***** INPUT MATERIAL

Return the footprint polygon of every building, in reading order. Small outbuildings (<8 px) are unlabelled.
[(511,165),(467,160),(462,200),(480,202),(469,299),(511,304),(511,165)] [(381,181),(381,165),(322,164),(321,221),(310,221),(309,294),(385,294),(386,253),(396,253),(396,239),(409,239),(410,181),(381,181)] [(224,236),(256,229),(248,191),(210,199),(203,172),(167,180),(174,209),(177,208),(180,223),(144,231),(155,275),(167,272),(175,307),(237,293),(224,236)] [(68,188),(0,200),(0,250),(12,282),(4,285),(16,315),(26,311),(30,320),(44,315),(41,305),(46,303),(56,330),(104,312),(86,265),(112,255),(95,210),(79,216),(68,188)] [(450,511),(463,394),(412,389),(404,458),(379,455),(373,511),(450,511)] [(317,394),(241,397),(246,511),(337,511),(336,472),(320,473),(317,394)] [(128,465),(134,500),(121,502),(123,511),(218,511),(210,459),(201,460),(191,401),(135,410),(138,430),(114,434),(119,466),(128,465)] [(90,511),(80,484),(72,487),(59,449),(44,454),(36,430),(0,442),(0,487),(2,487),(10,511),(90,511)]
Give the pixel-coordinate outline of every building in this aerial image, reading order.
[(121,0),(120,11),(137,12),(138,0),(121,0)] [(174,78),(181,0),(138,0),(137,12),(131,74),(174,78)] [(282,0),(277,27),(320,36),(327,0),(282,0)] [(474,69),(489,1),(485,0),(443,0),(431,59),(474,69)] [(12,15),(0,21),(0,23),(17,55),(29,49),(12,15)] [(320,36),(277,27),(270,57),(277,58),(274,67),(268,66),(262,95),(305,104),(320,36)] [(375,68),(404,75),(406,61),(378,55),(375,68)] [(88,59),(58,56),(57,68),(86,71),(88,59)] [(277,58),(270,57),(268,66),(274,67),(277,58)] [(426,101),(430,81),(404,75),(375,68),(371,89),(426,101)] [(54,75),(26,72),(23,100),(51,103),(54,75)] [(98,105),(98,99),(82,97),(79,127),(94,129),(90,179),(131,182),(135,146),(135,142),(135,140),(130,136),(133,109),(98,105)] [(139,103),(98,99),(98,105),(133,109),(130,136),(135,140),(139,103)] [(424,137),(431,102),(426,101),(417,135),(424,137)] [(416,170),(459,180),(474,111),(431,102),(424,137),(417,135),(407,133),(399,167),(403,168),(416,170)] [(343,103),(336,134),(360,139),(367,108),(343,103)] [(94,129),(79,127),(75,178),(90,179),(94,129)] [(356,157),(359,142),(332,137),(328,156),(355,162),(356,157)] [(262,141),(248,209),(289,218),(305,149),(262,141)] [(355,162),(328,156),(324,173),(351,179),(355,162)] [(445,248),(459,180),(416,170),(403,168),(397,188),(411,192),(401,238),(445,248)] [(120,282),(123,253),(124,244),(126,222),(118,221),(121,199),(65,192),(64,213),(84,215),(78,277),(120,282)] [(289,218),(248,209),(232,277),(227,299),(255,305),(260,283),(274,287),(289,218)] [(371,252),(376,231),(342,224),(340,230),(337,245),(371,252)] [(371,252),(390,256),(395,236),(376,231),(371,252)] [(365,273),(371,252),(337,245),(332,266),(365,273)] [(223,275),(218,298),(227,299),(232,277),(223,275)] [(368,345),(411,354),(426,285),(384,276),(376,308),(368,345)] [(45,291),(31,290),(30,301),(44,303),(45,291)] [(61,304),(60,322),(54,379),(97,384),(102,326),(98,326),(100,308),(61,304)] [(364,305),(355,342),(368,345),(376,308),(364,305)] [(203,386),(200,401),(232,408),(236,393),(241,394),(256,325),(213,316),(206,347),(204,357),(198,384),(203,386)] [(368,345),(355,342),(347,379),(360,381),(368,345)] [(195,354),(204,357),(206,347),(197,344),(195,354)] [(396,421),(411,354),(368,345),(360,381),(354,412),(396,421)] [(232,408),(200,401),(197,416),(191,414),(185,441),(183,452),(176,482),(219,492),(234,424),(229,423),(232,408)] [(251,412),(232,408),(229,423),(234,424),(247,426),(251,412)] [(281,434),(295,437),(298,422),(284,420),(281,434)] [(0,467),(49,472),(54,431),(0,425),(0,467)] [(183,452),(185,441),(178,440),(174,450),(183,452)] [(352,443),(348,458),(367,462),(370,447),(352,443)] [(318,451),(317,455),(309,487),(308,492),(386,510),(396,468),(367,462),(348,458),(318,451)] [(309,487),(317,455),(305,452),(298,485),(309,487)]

**********
***** INPUT MATERIAL

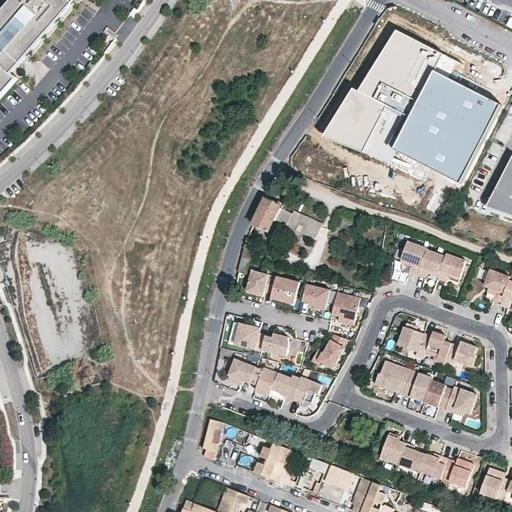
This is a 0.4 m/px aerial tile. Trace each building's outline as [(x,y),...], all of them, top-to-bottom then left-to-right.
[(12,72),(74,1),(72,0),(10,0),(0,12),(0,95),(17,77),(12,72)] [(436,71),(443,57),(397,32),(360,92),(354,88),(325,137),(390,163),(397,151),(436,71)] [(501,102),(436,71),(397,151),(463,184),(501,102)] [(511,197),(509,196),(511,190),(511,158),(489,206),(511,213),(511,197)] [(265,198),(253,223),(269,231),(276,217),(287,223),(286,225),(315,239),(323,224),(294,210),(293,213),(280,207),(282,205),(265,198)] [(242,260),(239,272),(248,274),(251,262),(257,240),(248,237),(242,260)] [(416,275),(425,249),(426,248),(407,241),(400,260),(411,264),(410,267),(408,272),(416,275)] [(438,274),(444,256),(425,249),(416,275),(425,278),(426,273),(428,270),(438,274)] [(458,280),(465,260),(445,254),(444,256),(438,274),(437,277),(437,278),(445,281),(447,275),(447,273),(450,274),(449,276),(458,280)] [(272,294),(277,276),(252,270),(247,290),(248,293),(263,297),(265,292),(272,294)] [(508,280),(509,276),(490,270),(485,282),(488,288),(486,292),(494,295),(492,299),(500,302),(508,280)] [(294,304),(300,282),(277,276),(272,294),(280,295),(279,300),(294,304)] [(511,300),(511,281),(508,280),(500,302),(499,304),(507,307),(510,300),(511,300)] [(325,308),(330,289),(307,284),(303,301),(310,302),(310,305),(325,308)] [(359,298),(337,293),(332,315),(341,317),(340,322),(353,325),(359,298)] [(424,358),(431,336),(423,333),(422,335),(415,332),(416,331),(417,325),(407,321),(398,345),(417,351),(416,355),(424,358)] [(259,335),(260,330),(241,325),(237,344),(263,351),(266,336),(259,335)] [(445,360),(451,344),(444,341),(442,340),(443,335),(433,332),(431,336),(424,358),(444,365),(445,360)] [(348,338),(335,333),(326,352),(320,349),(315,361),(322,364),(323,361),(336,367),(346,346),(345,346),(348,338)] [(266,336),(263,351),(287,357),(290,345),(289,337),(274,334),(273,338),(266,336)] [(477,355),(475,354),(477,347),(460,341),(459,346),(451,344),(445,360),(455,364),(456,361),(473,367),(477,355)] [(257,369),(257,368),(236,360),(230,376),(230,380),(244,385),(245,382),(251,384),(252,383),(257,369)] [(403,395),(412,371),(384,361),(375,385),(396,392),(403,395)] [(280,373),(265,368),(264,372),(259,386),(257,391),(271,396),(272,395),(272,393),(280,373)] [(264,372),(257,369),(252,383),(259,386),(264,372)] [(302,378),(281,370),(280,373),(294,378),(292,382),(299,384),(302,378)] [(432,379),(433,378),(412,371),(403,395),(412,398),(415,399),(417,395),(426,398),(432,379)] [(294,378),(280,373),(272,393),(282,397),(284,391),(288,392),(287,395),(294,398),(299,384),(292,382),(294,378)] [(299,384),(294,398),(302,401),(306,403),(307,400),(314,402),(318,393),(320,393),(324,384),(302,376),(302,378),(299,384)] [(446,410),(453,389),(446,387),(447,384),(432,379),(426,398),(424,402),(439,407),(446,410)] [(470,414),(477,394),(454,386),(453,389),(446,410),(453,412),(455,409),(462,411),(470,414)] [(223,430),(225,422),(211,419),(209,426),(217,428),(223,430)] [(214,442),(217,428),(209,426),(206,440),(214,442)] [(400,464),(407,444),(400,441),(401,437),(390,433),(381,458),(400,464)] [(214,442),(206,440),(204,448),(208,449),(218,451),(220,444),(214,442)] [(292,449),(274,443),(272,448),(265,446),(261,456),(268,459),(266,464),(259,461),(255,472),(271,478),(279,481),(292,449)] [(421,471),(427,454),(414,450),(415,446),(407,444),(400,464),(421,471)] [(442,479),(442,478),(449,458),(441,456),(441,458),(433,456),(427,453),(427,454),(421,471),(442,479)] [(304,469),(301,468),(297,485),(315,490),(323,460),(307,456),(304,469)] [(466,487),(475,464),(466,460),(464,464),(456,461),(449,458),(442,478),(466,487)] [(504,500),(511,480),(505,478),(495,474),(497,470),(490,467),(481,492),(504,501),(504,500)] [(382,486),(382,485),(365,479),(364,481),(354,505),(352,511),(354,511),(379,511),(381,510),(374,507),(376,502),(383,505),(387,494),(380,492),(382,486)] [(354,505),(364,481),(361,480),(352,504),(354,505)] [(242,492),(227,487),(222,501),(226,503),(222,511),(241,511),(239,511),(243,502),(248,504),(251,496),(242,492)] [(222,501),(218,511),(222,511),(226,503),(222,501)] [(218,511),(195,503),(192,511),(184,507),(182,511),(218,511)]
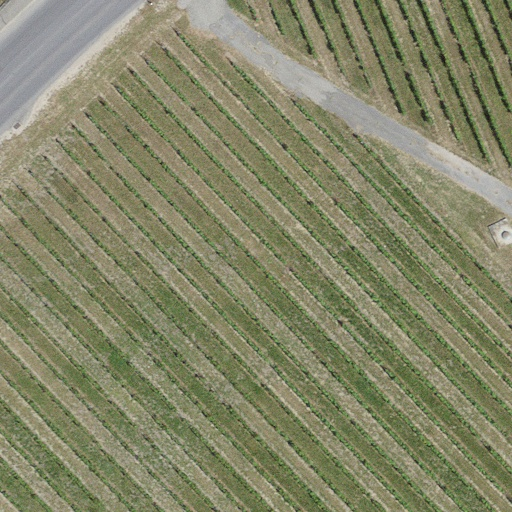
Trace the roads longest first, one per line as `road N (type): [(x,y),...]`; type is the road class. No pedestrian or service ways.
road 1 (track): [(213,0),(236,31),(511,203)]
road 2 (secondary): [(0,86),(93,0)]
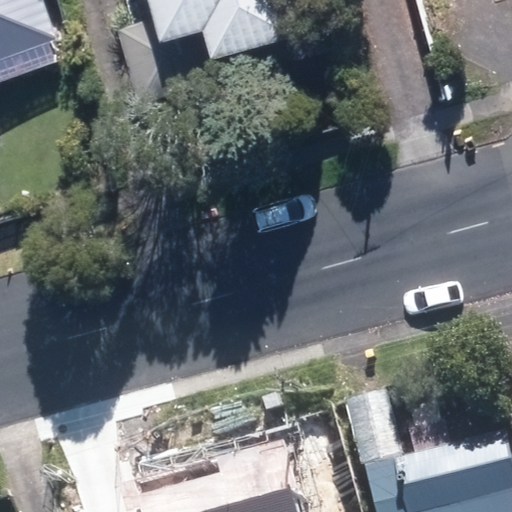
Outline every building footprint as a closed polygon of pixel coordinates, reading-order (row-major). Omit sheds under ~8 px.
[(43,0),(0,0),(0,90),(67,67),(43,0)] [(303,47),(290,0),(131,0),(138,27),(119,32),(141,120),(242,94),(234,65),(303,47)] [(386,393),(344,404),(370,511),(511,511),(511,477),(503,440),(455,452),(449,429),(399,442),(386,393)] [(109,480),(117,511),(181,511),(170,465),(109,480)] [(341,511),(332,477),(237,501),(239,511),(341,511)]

**********
***** INPUT MATERIAL

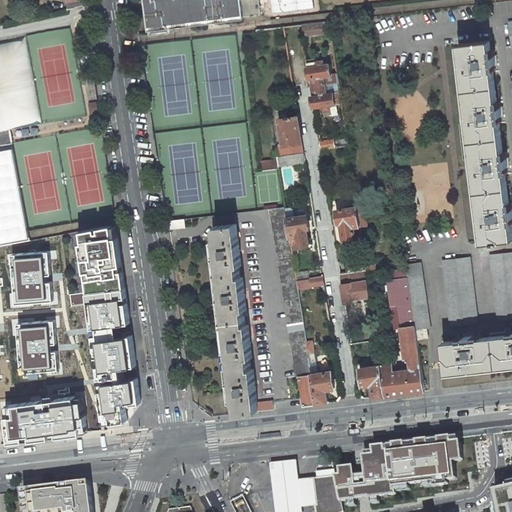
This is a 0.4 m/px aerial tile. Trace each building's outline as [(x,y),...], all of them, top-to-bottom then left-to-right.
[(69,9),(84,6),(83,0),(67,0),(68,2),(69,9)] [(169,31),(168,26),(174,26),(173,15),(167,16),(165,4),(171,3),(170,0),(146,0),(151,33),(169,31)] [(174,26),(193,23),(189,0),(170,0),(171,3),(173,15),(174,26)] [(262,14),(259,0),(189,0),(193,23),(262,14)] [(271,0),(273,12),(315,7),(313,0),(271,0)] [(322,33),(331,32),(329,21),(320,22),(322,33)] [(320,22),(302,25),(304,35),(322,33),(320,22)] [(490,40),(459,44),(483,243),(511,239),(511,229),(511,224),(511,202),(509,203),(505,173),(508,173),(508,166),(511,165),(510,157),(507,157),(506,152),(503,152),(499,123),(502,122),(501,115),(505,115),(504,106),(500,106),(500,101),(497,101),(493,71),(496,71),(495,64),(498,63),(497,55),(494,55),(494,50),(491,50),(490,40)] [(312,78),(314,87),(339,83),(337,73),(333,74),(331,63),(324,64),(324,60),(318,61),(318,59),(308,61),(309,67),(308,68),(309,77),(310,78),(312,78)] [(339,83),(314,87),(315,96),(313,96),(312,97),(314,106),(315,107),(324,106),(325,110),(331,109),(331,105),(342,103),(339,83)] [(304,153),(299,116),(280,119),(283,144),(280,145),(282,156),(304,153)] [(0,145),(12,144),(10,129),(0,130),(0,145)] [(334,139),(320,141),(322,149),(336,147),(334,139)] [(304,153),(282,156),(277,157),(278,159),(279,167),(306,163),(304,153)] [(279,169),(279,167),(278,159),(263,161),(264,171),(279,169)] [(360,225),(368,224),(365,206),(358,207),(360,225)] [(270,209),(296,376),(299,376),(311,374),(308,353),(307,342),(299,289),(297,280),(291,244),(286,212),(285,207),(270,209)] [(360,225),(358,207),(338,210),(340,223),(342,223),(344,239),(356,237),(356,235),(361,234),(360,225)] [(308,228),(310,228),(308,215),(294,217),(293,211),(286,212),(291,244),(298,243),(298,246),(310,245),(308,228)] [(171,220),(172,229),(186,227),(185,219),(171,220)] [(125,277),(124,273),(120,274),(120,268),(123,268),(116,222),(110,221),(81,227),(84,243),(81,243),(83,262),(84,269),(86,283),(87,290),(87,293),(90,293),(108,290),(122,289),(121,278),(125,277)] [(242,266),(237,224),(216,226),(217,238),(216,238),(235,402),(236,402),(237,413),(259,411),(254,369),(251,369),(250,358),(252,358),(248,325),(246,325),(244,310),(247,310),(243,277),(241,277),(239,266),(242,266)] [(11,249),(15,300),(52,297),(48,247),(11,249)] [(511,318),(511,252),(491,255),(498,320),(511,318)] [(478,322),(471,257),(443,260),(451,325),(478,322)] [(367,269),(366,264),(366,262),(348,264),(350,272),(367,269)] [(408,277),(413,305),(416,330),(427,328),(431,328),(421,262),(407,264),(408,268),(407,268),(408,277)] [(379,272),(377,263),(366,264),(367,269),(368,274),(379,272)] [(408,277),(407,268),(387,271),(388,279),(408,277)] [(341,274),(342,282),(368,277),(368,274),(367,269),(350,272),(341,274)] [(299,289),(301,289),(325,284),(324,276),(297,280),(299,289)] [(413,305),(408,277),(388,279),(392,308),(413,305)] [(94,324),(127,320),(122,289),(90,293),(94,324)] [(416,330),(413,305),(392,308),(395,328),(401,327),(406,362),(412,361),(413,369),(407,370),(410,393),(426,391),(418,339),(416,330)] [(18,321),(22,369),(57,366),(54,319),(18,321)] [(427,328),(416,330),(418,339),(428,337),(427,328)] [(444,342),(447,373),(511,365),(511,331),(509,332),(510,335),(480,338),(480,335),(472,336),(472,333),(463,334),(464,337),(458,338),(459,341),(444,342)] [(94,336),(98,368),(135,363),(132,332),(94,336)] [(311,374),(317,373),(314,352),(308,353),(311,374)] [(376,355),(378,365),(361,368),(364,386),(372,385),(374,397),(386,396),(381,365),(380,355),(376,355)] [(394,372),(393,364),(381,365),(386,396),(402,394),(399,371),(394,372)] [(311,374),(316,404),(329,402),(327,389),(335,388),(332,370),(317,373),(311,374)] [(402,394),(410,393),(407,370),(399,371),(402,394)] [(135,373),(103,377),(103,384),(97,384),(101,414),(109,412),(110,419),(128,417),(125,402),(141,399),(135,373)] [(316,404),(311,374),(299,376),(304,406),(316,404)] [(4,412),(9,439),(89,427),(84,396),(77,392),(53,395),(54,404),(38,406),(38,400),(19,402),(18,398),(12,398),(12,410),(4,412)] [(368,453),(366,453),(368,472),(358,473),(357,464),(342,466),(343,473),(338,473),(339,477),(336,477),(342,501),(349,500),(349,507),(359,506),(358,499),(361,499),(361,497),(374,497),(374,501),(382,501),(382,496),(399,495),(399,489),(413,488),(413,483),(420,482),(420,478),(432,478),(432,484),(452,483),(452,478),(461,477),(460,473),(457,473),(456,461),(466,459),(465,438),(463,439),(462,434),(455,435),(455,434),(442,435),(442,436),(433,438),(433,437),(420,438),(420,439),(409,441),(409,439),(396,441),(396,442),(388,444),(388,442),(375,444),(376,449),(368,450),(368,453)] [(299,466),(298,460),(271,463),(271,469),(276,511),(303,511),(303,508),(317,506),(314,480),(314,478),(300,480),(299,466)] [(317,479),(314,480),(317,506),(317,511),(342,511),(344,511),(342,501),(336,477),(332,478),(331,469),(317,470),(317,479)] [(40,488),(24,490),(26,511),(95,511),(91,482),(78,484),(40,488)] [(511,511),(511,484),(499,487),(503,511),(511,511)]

**********

Write out the material again from the line containing "Return the footprint" down through the line containing "Give the pixel-coordinate", putting "sheds" in place of "outbuildings" and leaving everything else as it is.

» ANSWER FOR THE TASK
Return the footprint polygon of every building, in reading order. Small sheds (<8 px) are unlabelled.
[(511,165),(467,160),(462,200),(480,202),(469,299),(511,304),(511,165)] [(381,181),(381,165),(322,164),(321,221),(310,221),(309,294),(385,294),(386,253),(396,253),(396,239),(409,239),(410,181),(381,181)] [(224,236),(256,229),(248,191),(210,199),(203,172),(167,180),(174,209),(177,208),(180,223),(144,231),(155,275),(167,272),(175,307),(237,293),(224,236)] [(68,188),(0,200),(0,250),(12,282),(4,285),(16,315),(26,311),(30,320),(44,315),(41,305),(46,303),(56,330),(104,312),(86,265),(112,255),(95,210),(79,216),(68,188)] [(450,511),(463,394),(412,389),(404,458),(379,455),(373,511),(450,511)] [(317,394),(241,397),(246,511),(337,511),(336,472),(320,473),(317,394)] [(128,465),(134,500),(121,502),(123,511),(218,511),(210,459),(201,460),(191,401),(135,410),(138,430),(114,434),(119,466),(128,465)] [(90,511),(80,484),(72,487),(59,449),(44,454),(36,430),(0,442),(0,487),(2,487),(10,511),(90,511)]
Give the pixel-coordinate outline of every building in this aerial image, reading order.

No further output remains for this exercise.